◆ Exercise brief:
Locate the word "degrees" in the data below, then copy every line that holds it.

◆ Data for this exercise:
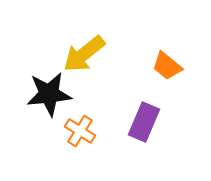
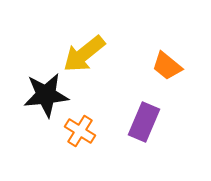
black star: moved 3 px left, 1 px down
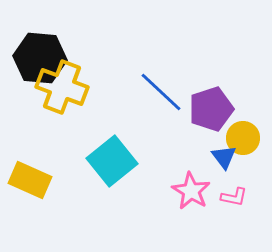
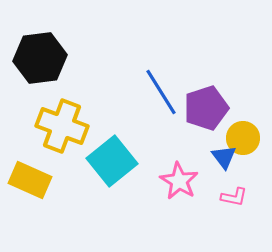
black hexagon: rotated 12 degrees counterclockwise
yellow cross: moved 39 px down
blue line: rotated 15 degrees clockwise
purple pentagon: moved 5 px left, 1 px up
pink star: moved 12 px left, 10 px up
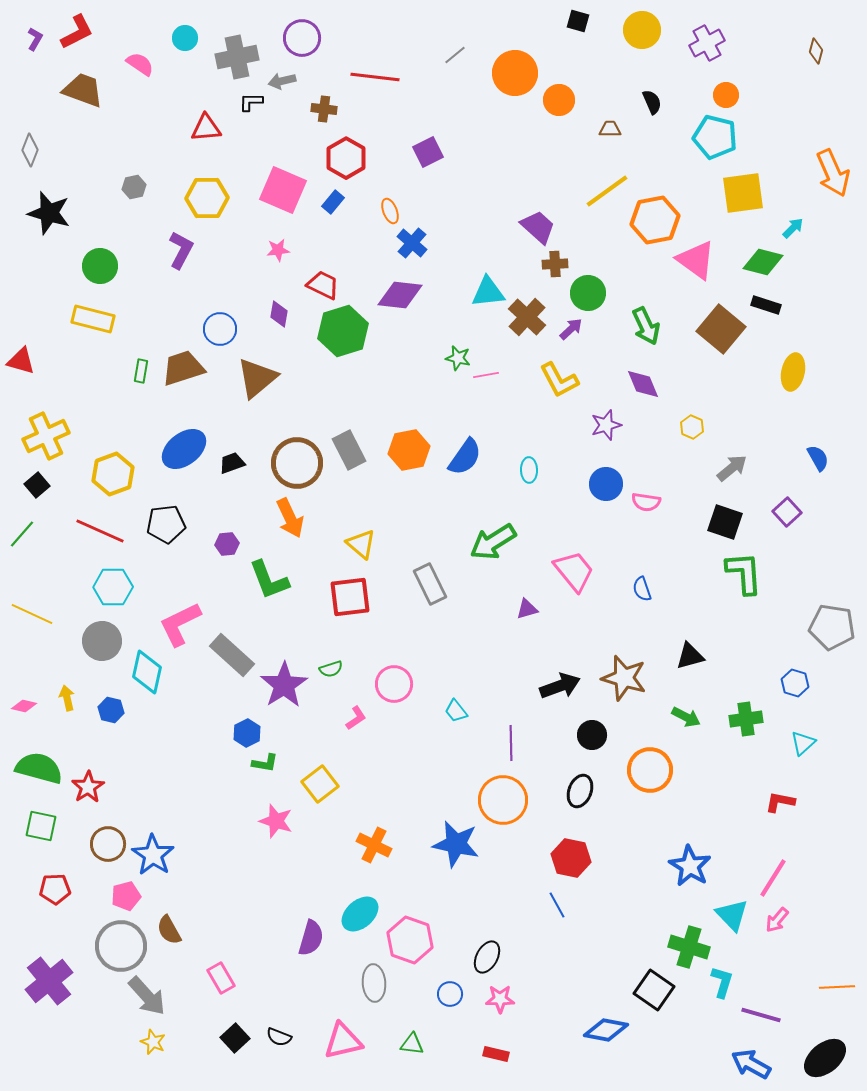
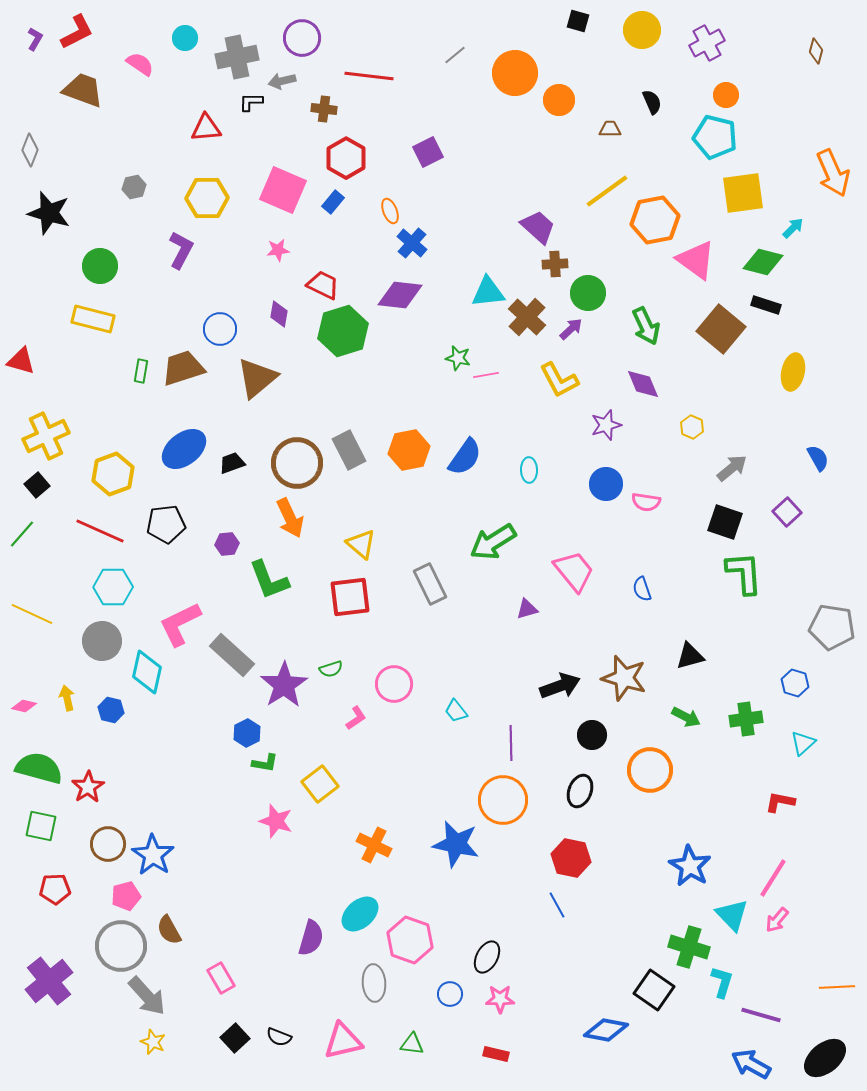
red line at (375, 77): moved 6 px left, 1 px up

--

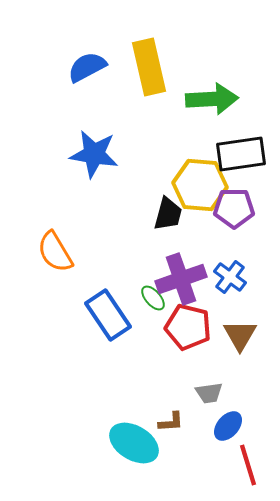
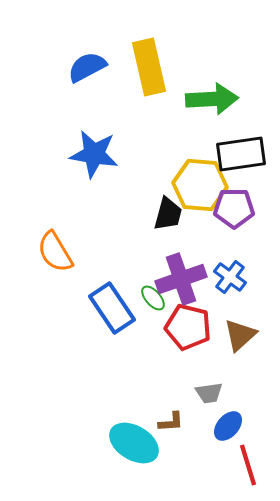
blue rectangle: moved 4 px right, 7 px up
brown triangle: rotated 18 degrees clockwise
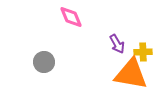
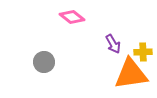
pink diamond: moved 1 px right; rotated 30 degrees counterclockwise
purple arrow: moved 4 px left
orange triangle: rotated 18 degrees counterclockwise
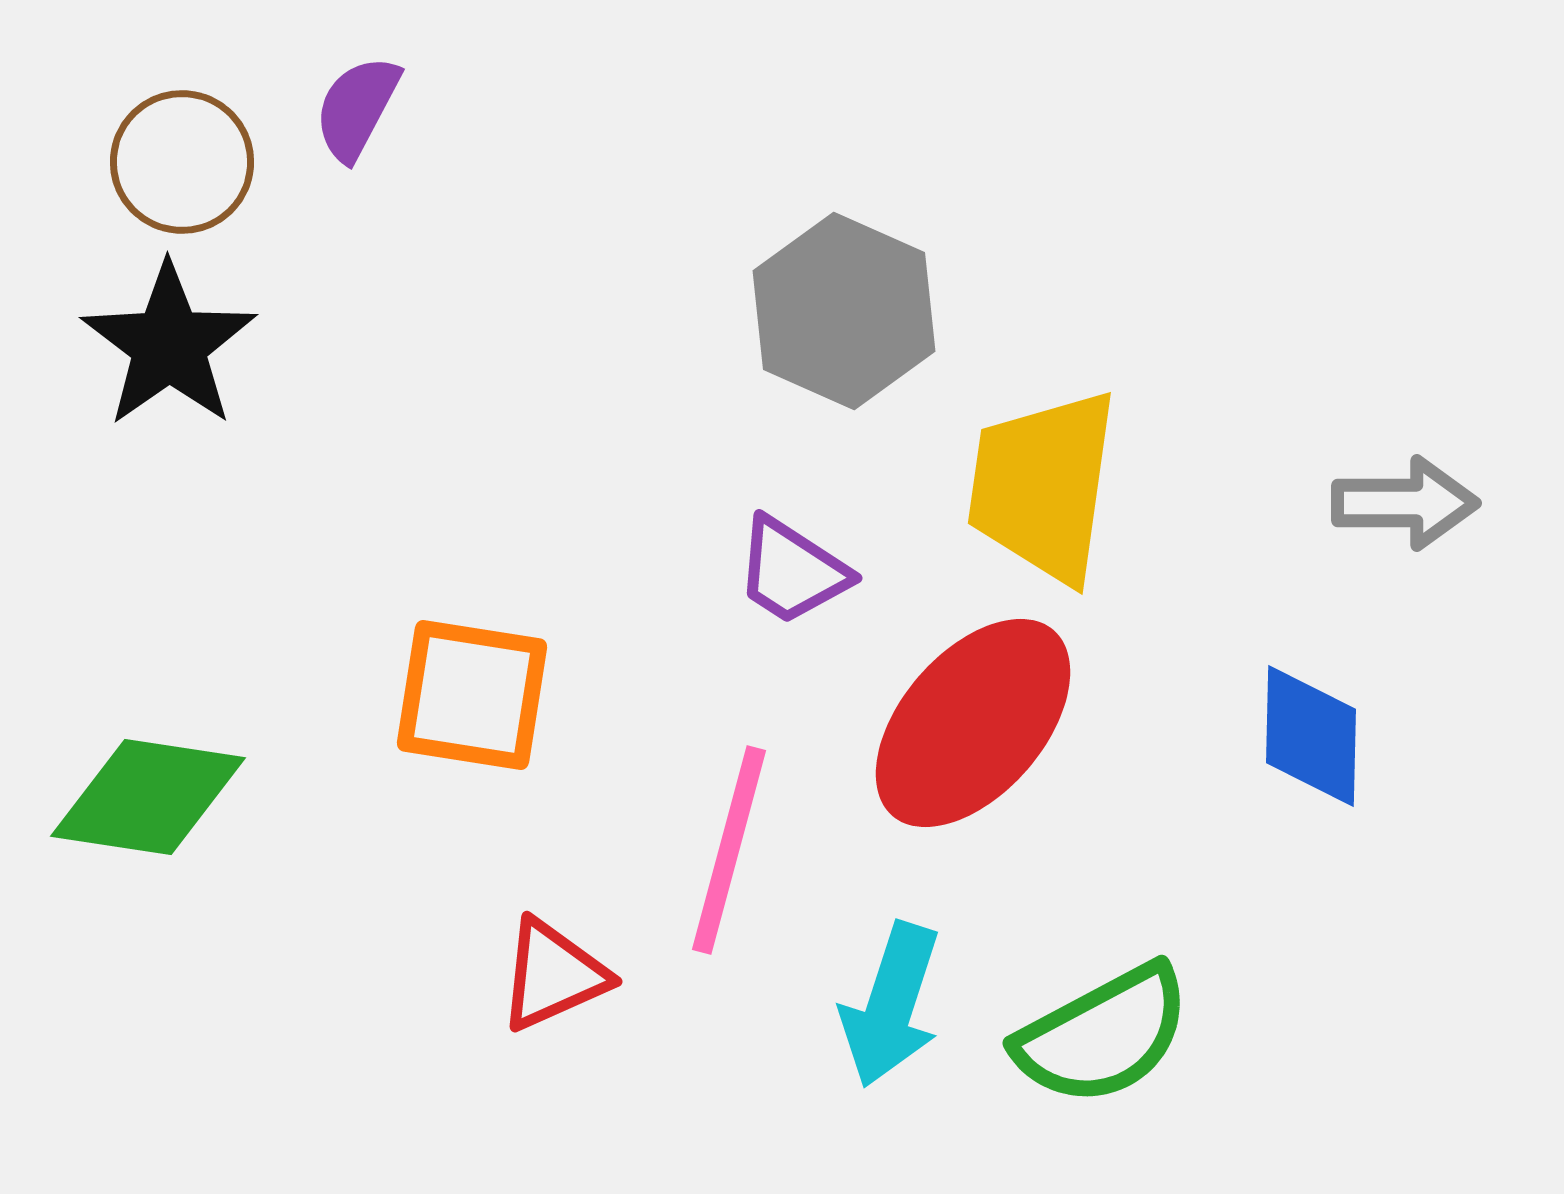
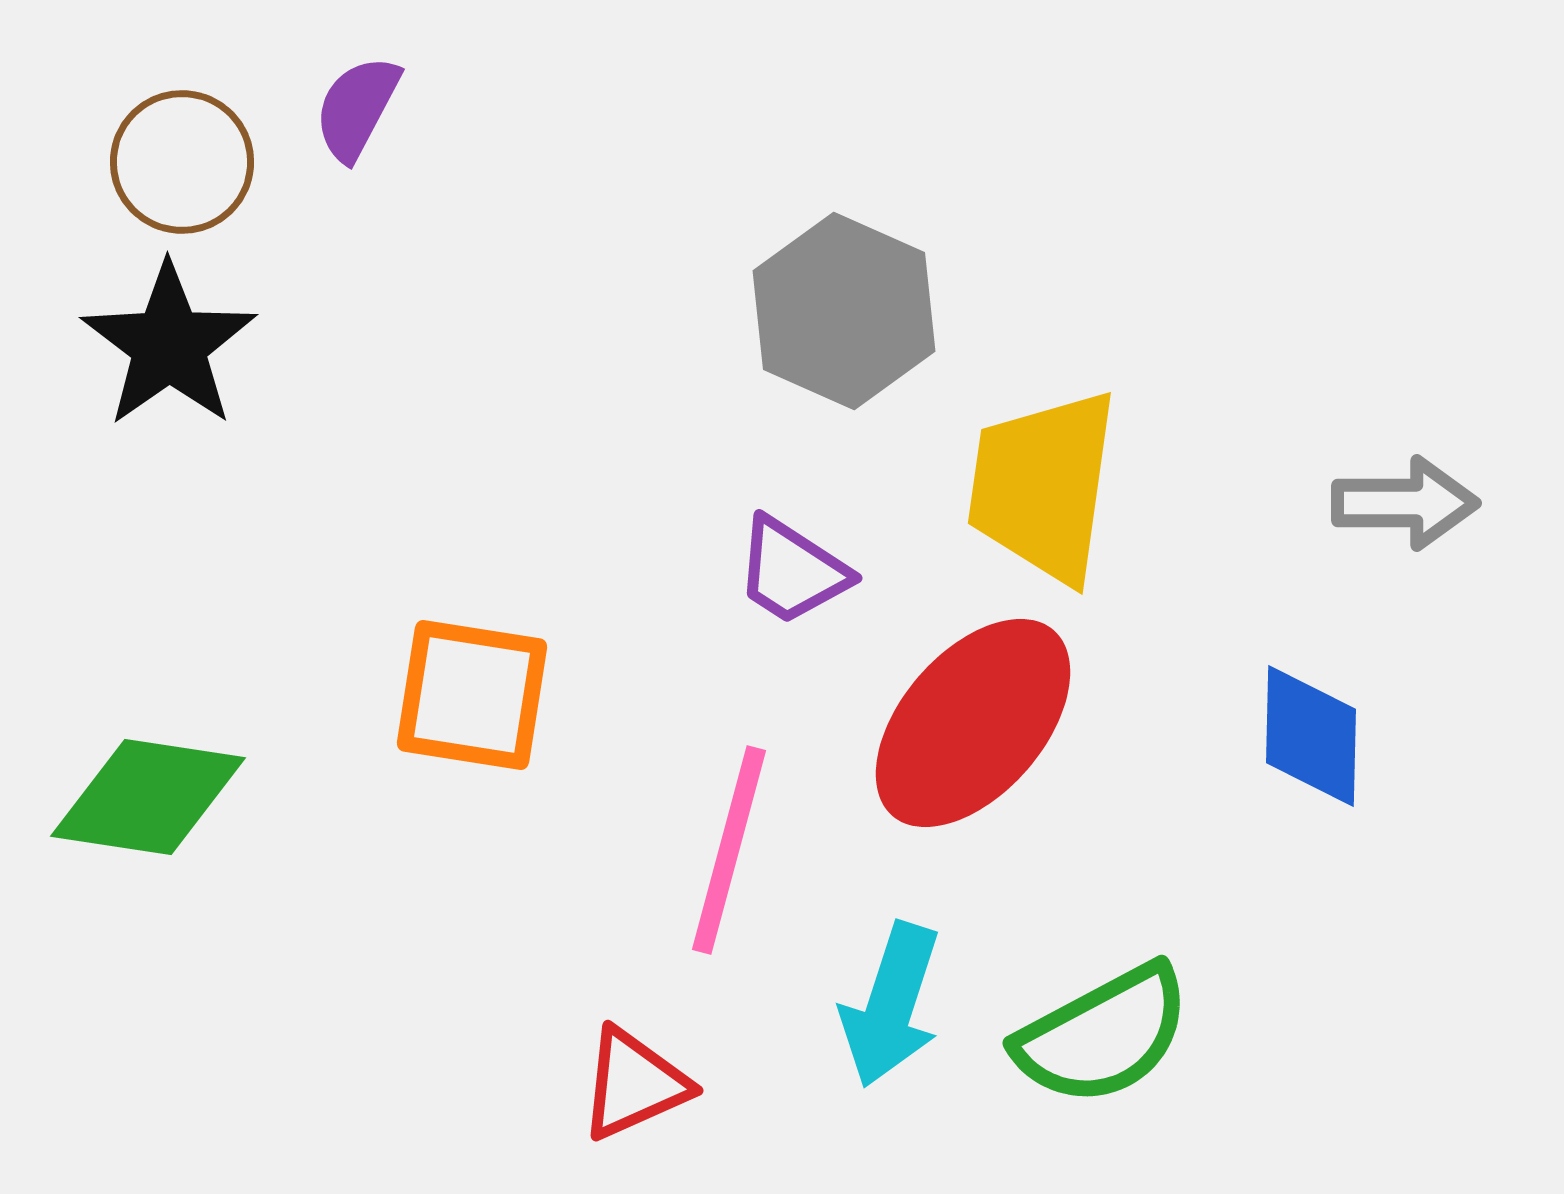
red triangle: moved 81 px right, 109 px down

◆ Answer area:
black hexagon: rotated 12 degrees counterclockwise
blue line: rotated 15 degrees clockwise
brown triangle: rotated 18 degrees clockwise
pink diamond: moved 1 px right; rotated 30 degrees counterclockwise
orange triangle: rotated 18 degrees counterclockwise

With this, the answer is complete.